> Task requirements
Copy out verbatim the part of the records that opens with the line containing "Assistant coach (99, 110)" and closes with the line containing "Christoffer Bäck (282, 161)". Include both of those lines and nothing else.

> Supplied information
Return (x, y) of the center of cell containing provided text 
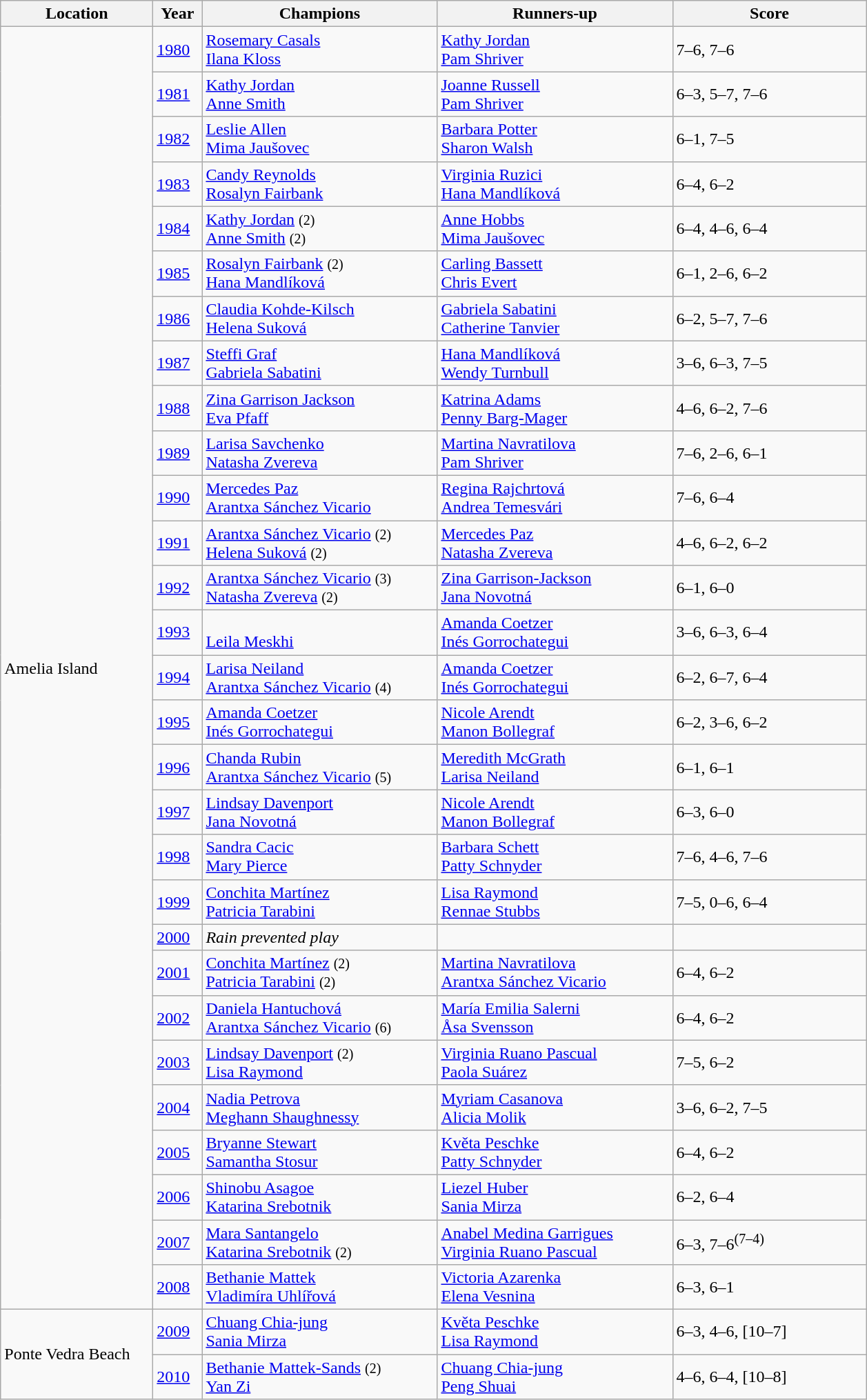
Květa Peschke Lisa Raymond (555, 1333)
6–2, 5–7, 7–6 (770, 319)
1994 (178, 677)
Lindsay Davenport Jana Novotná (320, 813)
4–6, 6–4, [10–8] (770, 1377)
7–6, 6–4 (770, 498)
Hana Mandlíková Wendy Turnbull (555, 363)
Mercedes Paz Arantxa Sánchez Vicario (320, 498)
Arantxa Sánchez Vicario (3) Natasha Zvereva (2) (320, 588)
1989 (178, 452)
Květa Peschke Patty Schnyder (555, 1152)
Carling Bassett Chris Evert (555, 273)
Zina Garrison-Jackson Jana Novotná (555, 588)
Chuang Chia-jung Sania Mirza (320, 1333)
1995 (178, 723)
6–3, 5–7, 7–6 (770, 94)
1986 (178, 319)
Champions (320, 14)
6–2, 6–4 (770, 1197)
1985 (178, 273)
2004 (178, 1108)
Kathy Jordan Anne Smith (320, 94)
Bethanie Mattek Vladimíra Uhlířová (320, 1287)
Claudia Kohde-Kilsch Helena Suková (320, 319)
6–4, 4–6, 6–4 (770, 229)
Mercedes Paz Natasha Zvereva (555, 542)
Chanda Rubin Arantxa Sánchez Vicario (5) (320, 767)
Rosemary Casals Ilana Kloss (320, 50)
1981 (178, 94)
Steffi Graf Gabriela Sabatini (320, 363)
Larisa Savchenko Natasha Zvereva (320, 452)
6–2, 6–7, 6–4 (770, 677)
1992 (178, 588)
7–6, 4–6, 7–6 (770, 857)
2001 (178, 973)
Leila Meskhi (320, 633)
1991 (178, 542)
Martina Navratilova Arantxa Sánchez Vicario (555, 973)
Arantxa Sánchez Vicario (2) Helena Suková (2) (320, 542)
Regina Rajchrtová Andrea Temesvári (555, 498)
Shinobu Asagoe Katarina Srebotnik (320, 1197)
6–3, 6–1 (770, 1287)
Lisa Raymond Rennae Stubbs (555, 902)
Katrina Adams Penny Barg-Mager (555, 408)
1996 (178, 767)
Leslie Allen Mima Jaušovec (320, 139)
Anne Hobbs Mima Jaušovec (555, 229)
Chuang Chia-jung Peng Shuai (555, 1377)
Anabel Medina Garrigues Virginia Ruano Pascual (555, 1242)
1997 (178, 813)
1987 (178, 363)
Score (770, 14)
Ponte Vedra Beach (77, 1355)
Lindsay Davenport (2) Lisa Raymond (320, 1062)
4–6, 6–2, 6–2 (770, 542)
1983 (178, 183)
2010 (178, 1377)
Sandra Cacic Mary Pierce (320, 857)
1998 (178, 857)
Martina Navratilova Pam Shriver (555, 452)
Kathy Jordan Pam Shriver (555, 50)
2008 (178, 1287)
7–5, 0–6, 6–4 (770, 902)
Location (77, 14)
6–3, 7–6(7–4) (770, 1242)
Liezel Huber Sania Mirza (555, 1197)
Nadia Petrova Meghann Shaughnessy (320, 1108)
1980 (178, 50)
Mara Santangelo Katarina Srebotnik (2) (320, 1242)
María Emilia Salerni Åsa Svensson (555, 1018)
4–6, 6–2, 7–6 (770, 408)
3–6, 6–3, 6–4 (770, 633)
Conchita Martínez Patricia Tarabini (320, 902)
Rosalyn Fairbank (2) Hana Mandlíková (320, 273)
2006 (178, 1197)
1990 (178, 498)
Virginia Ruzici Hana Mandlíková (555, 183)
2000 (178, 937)
7–5, 6–2 (770, 1062)
6–3, 4–6, [10–7] (770, 1333)
7–6, 7–6 (770, 50)
Virginia Ruano Pascual Paola Suárez (555, 1062)
Conchita Martínez (2) Patricia Tarabini (2) (320, 973)
3–6, 6–3, 7–5 (770, 363)
2003 (178, 1062)
2002 (178, 1018)
Larisa Neiland Arantxa Sánchez Vicario (4) (320, 677)
6–1, 6–1 (770, 767)
1982 (178, 139)
Amelia Island (77, 668)
Bryanne Stewart Samantha Stosur (320, 1152)
6–1, 6–0 (770, 588)
Gabriela Sabatini Catherine Tanvier (555, 319)
2005 (178, 1152)
1993 (178, 633)
3–6, 6–2, 7–5 (770, 1108)
Rain prevented play (320, 937)
Zina Garrison Jackson Eva Pfaff (320, 408)
Candy Reynolds Rosalyn Fairbank (320, 183)
6–3, 6–0 (770, 813)
Kathy Jordan (2) Anne Smith (2) (320, 229)
2007 (178, 1242)
Victoria Azarenka Elena Vesnina (555, 1287)
Year (178, 14)
1988 (178, 408)
Myriam Casanova Alicia Molik (555, 1108)
2009 (178, 1333)
Bethanie Mattek-Sands (2) Yan Zi (320, 1377)
Daniela Hantuchová Arantxa Sánchez Vicario (6) (320, 1018)
6–1, 7–5 (770, 139)
6–1, 2–6, 6–2 (770, 273)
Runners-up (555, 14)
Barbara Schett Patty Schnyder (555, 857)
1984 (178, 229)
Barbara Potter Sharon Walsh (555, 139)
6–2, 3–6, 6–2 (770, 723)
7–6, 2–6, 6–1 (770, 452)
1999 (178, 902)
Meredith McGrath Larisa Neiland (555, 767)
Joanne Russell Pam Shriver (555, 94)
Pinpoint the cell where the given text exists, returning its (X, Y) midpoint coordinate. 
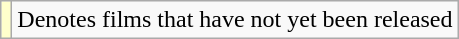
Denotes films that have not yet been released (235, 20)
Pinpoint the cell where the given text exists, returning its [x, y] midpoint coordinate. 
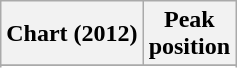
Chart (2012) [72, 34]
Peakposition [189, 34]
Extract the [X, Y] coordinate from the center of the cell holding the provided text.  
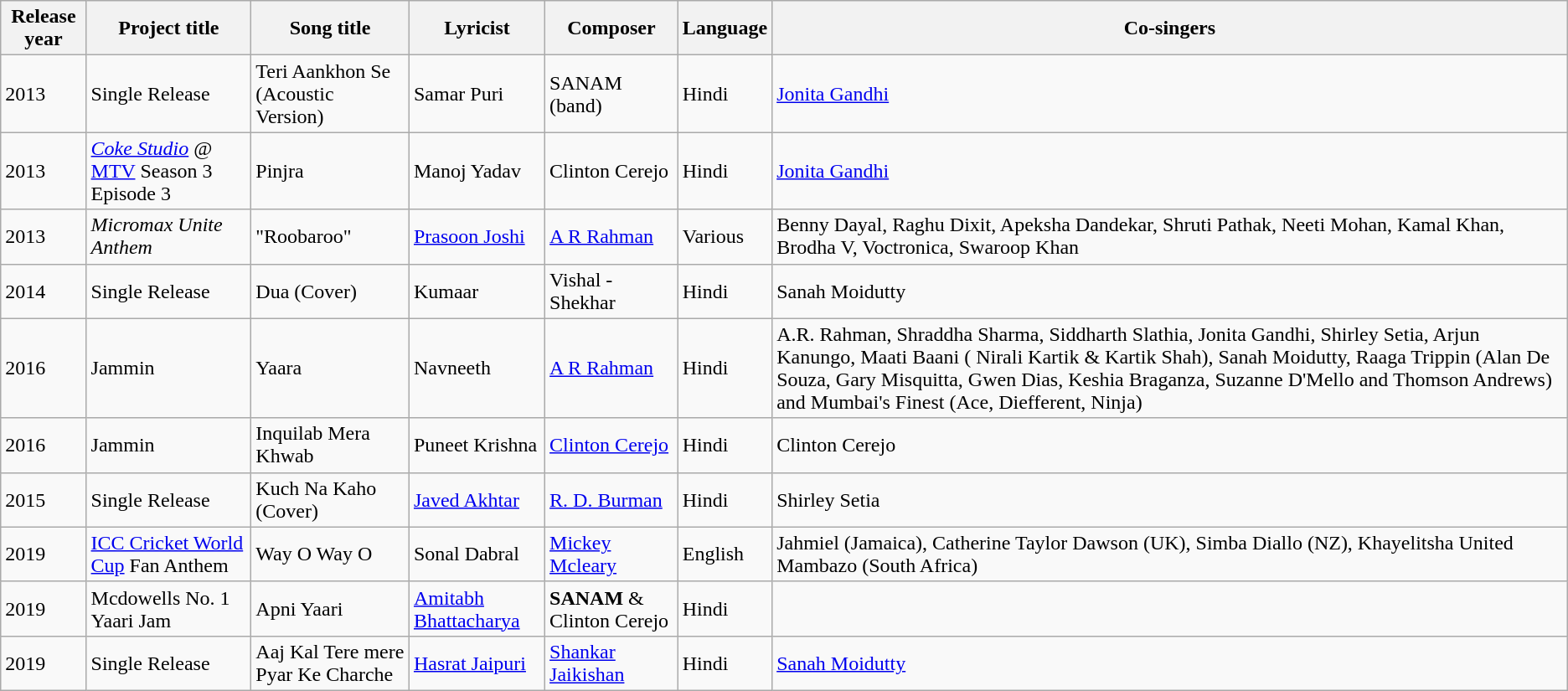
Dua (Cover) [330, 291]
Sonal Dabral [477, 554]
Inquilab Mera Khwab [330, 446]
Shirley Setia [1170, 499]
Teri Aankhon Se (Acoustic Version) [330, 94]
Kumaar [477, 291]
Release year [44, 28]
Prasoon Joshi [477, 236]
Hasrat Jaipuri [477, 663]
R. D. Burman [611, 499]
Navneeth [477, 369]
Amitabh Bhattacharya [477, 608]
Co-singers [1170, 28]
2015 [44, 499]
English [725, 554]
SANAM & Clinton Cerejo [611, 608]
Vishal - Shekhar [611, 291]
Benny Dayal, Raghu Dixit, Apeksha Dandekar, Shruti Pathak, Neeti Mohan, Kamal Khan, Brodha V, Voctronica, Swaroop Khan [1170, 236]
Aaj Kal Tere mere Pyar Ke Charche [330, 663]
Mcdowells No. 1 Yaari Jam [169, 608]
Apni Yaari [330, 608]
Kuch Na Kaho (Cover) [330, 499]
Jahmiel (Jamaica), Catherine Taylor Dawson (UK), Simba Diallo (NZ), Khayelitsha United Mambazo (South Africa) [1170, 554]
Yaara [330, 369]
Mickey Mcleary [611, 554]
Manoj Yadav [477, 171]
Language [725, 28]
Coke Studio @ MTV Season 3 Episode 3 [169, 171]
Pinjra [330, 171]
Composer [611, 28]
Lyricist [477, 28]
"Roobaroo" [330, 236]
Way O Way O [330, 554]
Various [725, 236]
ICC Cricket World Cup Fan Anthem [169, 554]
Puneet Krishna [477, 446]
Samar Puri [477, 94]
Project title [169, 28]
SANAM (band) [611, 94]
Shankar Jaikishan [611, 663]
Javed Akhtar [477, 499]
Micromax Unite Anthem [169, 236]
Song title [330, 28]
2014 [44, 291]
Search for the cell housing the specified text and yield its (X, Y) center coordinate. 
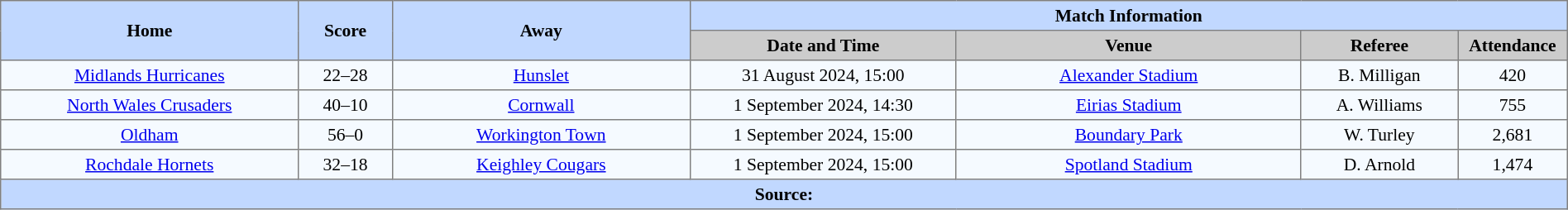
420 (1513, 75)
31 August 2024, 15:00 (823, 75)
A. Williams (1379, 105)
Eirias Stadium (1128, 105)
755 (1513, 105)
B. Milligan (1379, 75)
22–28 (346, 75)
Source: (784, 194)
Rochdale Hornets (150, 165)
Date and Time (823, 45)
Referee (1379, 45)
Home (150, 31)
Venue (1128, 45)
Away (541, 31)
D. Arnold (1379, 165)
32–18 (346, 165)
40–10 (346, 105)
Cornwall (541, 105)
1 September 2024, 14:30 (823, 105)
2,681 (1513, 135)
56–0 (346, 135)
Midlands Hurricanes (150, 75)
Attendance (1513, 45)
Hunslet (541, 75)
Workington Town (541, 135)
Boundary Park (1128, 135)
Spotland Stadium (1128, 165)
Oldham (150, 135)
Score (346, 31)
W. Turley (1379, 135)
Alexander Stadium (1128, 75)
Keighley Cougars (541, 165)
North Wales Crusaders (150, 105)
Match Information (1128, 16)
1,474 (1513, 165)
Output the (X, Y) coordinate of the center of the cell containing the given text.  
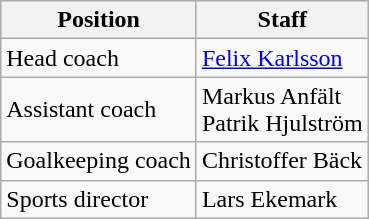
Assistant coach (99, 110)
Head coach (99, 58)
Staff (282, 20)
Markus Anfält Patrik Hjulström (282, 110)
Goalkeeping coach (99, 161)
Lars Ekemark (282, 199)
Position (99, 20)
Felix Karlsson (282, 58)
Christoffer Bäck (282, 161)
Sports director (99, 199)
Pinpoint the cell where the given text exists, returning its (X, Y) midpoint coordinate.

> Expected answer
Assistant coach (99, 110)
Head coach (99, 58)
Staff (282, 20)
Markus Anfält Patrik Hjulström (282, 110)
Goalkeeping coach (99, 161)
Lars Ekemark (282, 199)
Position (99, 20)
Felix Karlsson (282, 58)
Christoffer Bäck (282, 161)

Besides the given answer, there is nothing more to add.